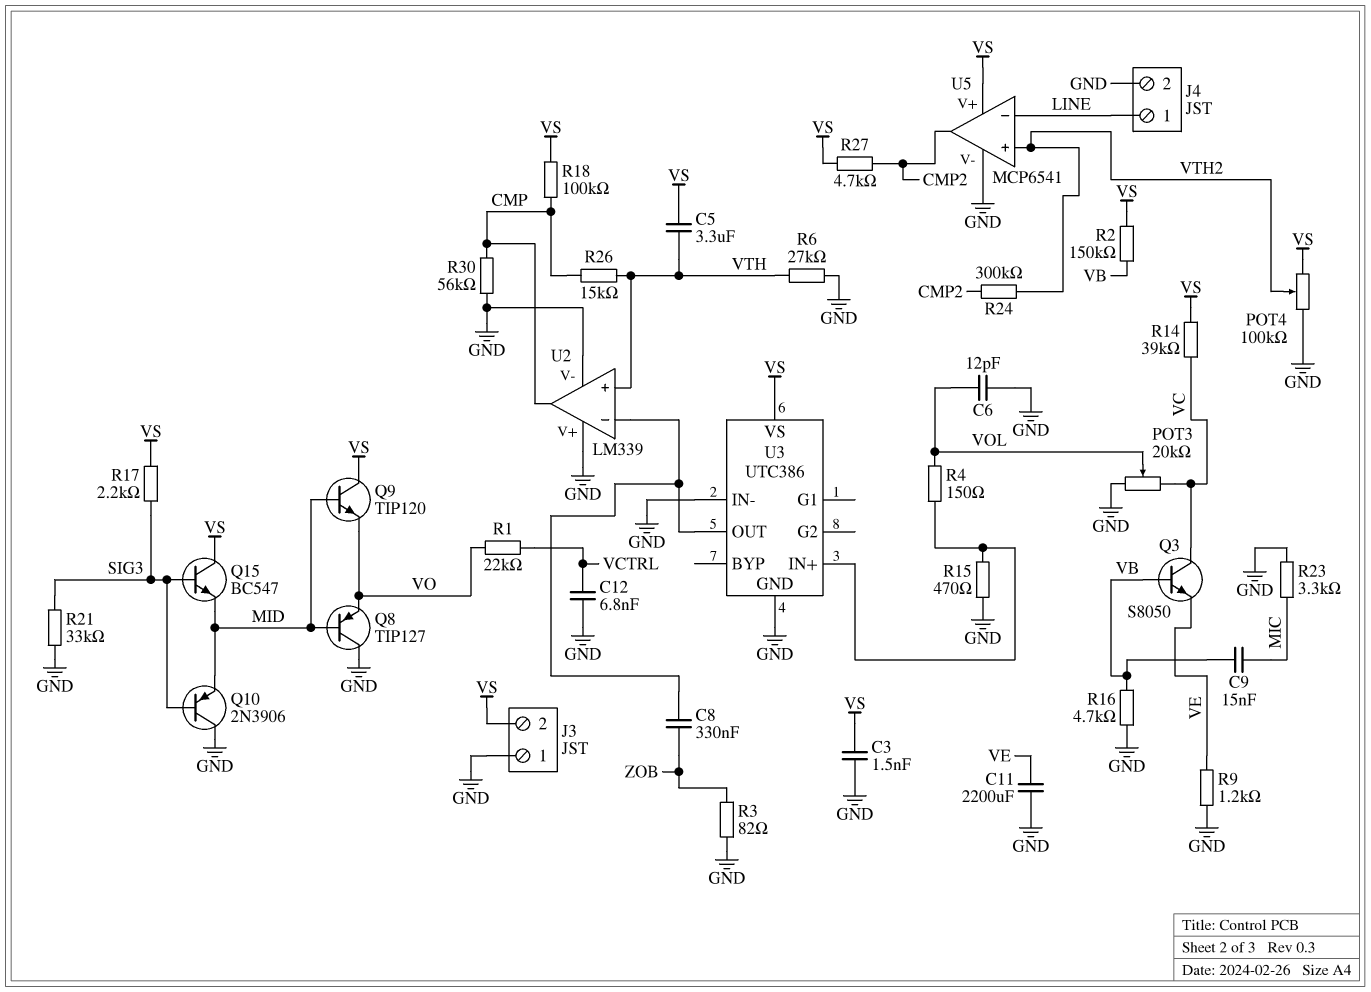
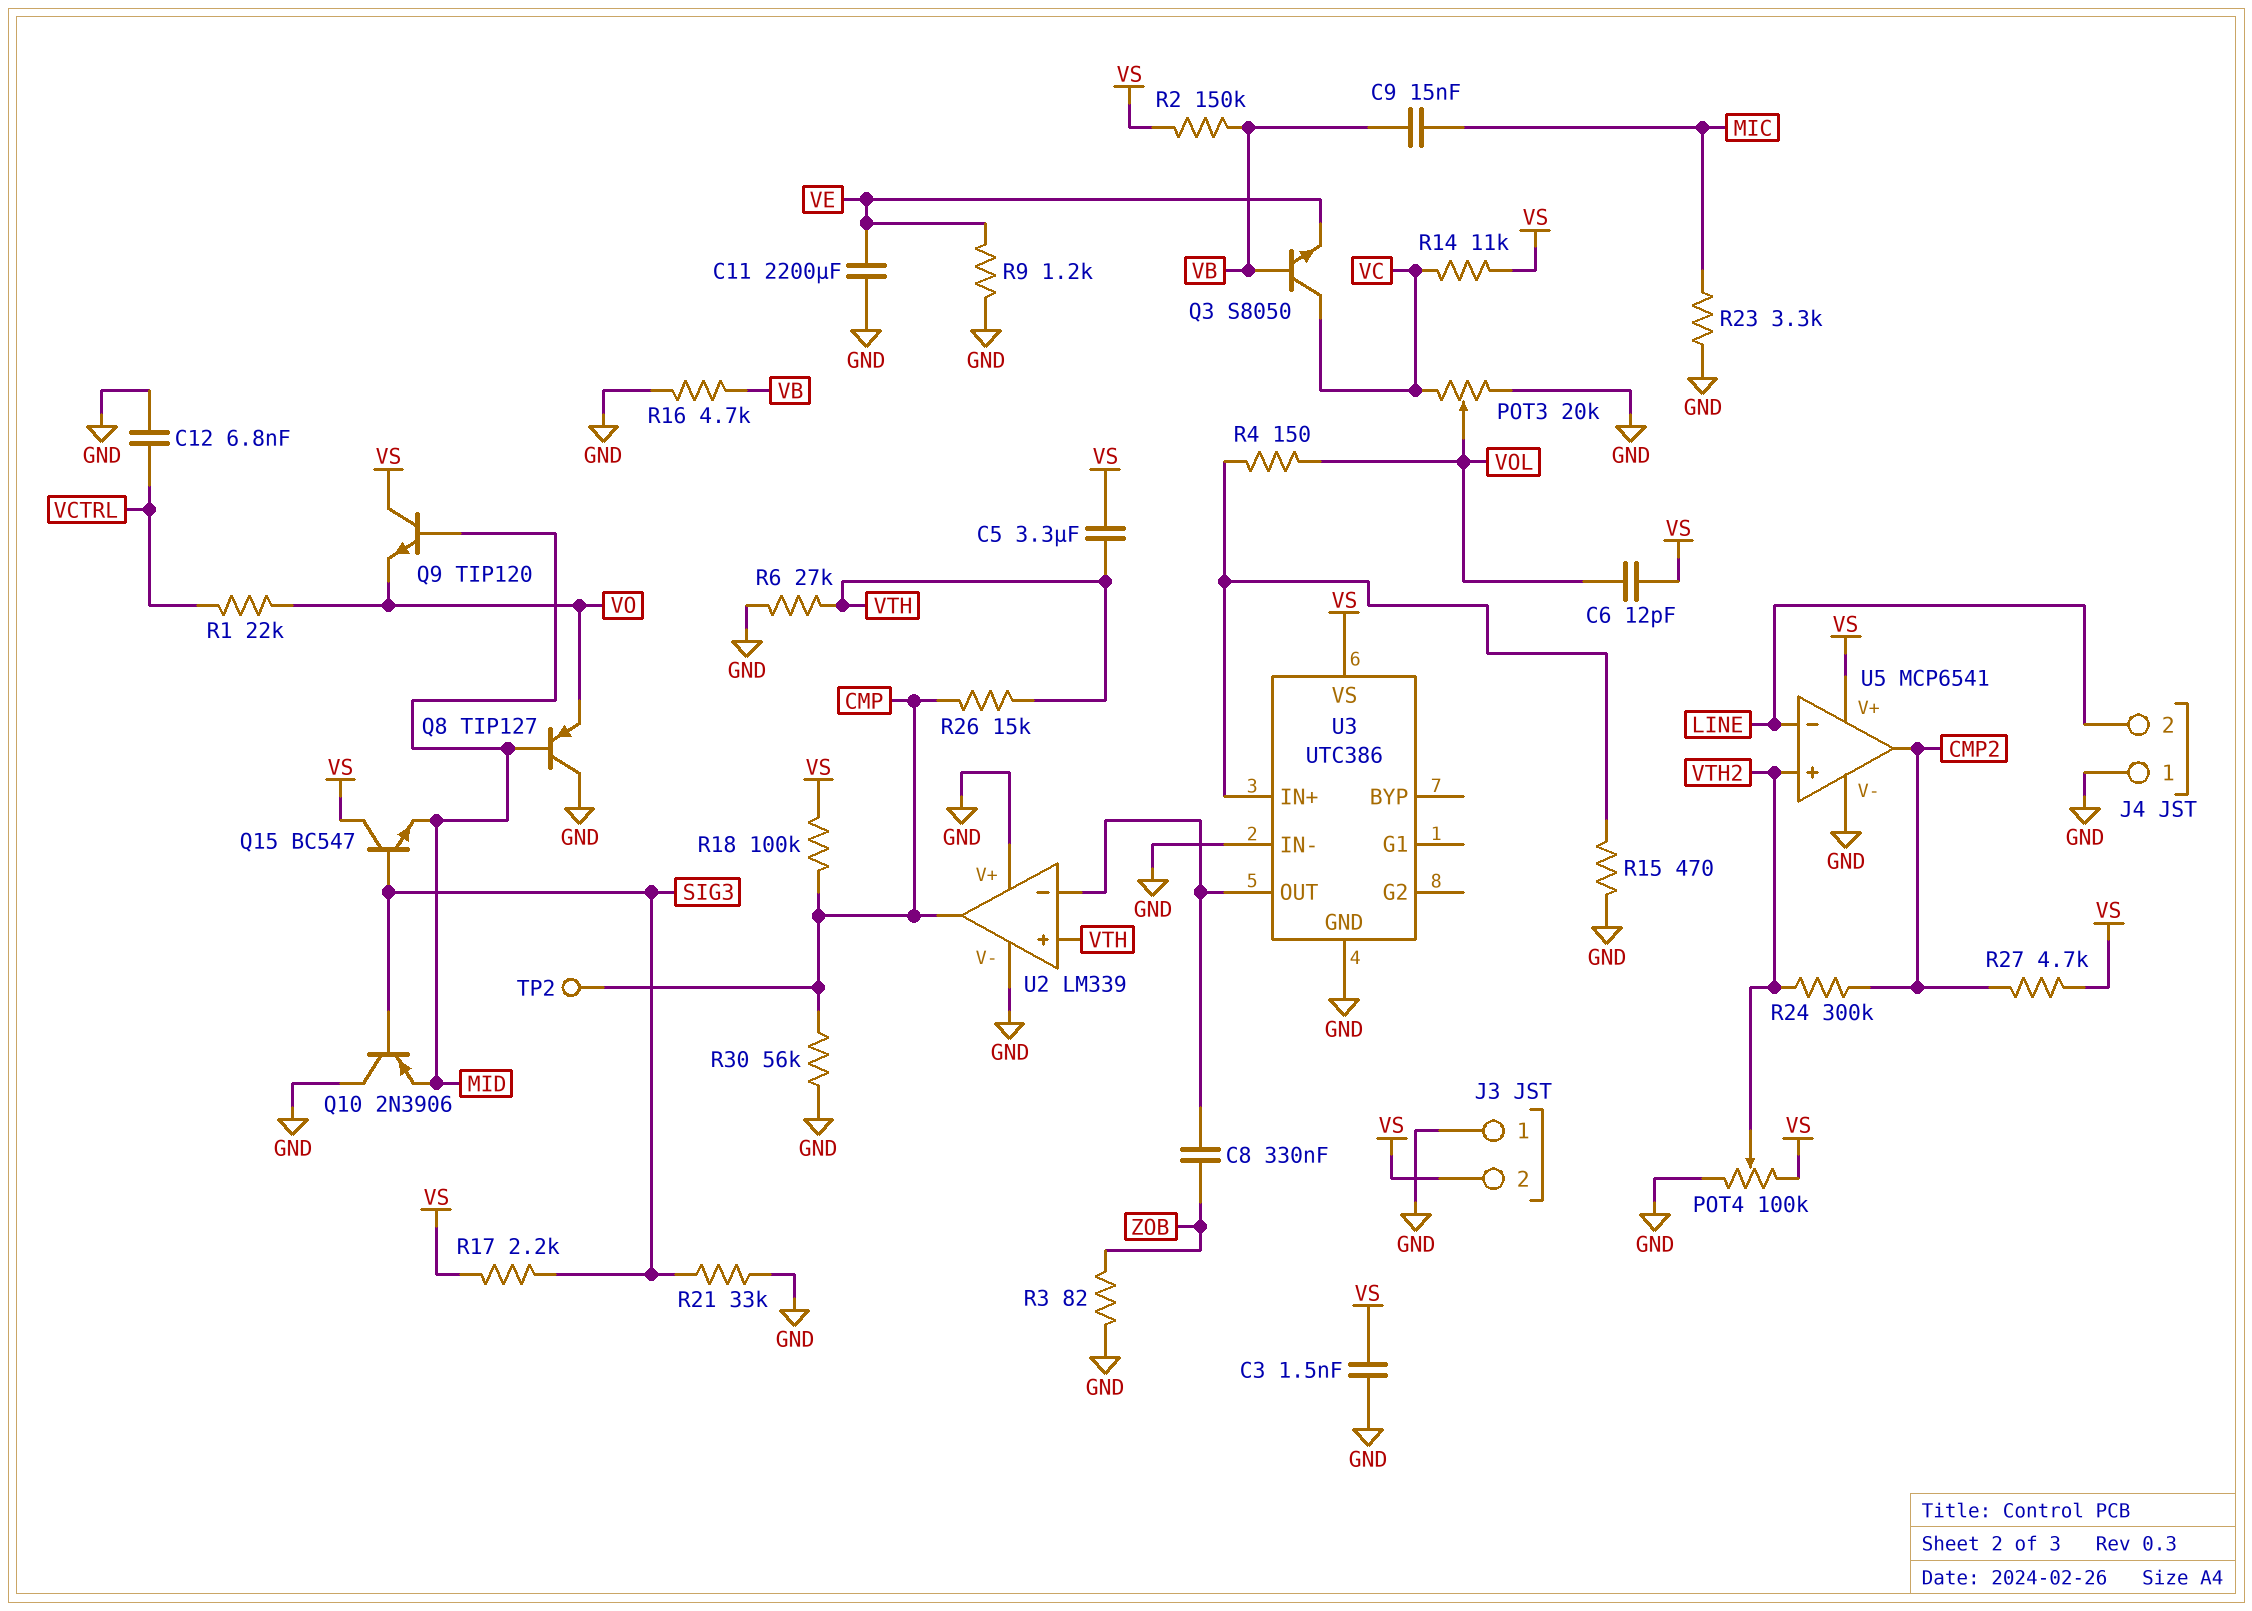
C6: 12pF (GND, VOL) -> 12pF (VOL, VS)
J4 pin 1: LINE -> GND
J4 pin 2: GND -> LINE
R14: 39k (VC, VS) -> 11k (VC, VS)
TP2: none -> test point (CMP)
● ● ● ● ●
Task item:
Could you output the listing word for word, omitting every picture?

Written answer:
C6: 12pF (GND, VOL) -> 12pF (VOL, VS)
J4 pin 1: LINE -> GND
J4 pin 2: GND -> LINE
R14: 39k (VC, VS) -> 11k (VC, VS)
TP2: none -> test point (CMP)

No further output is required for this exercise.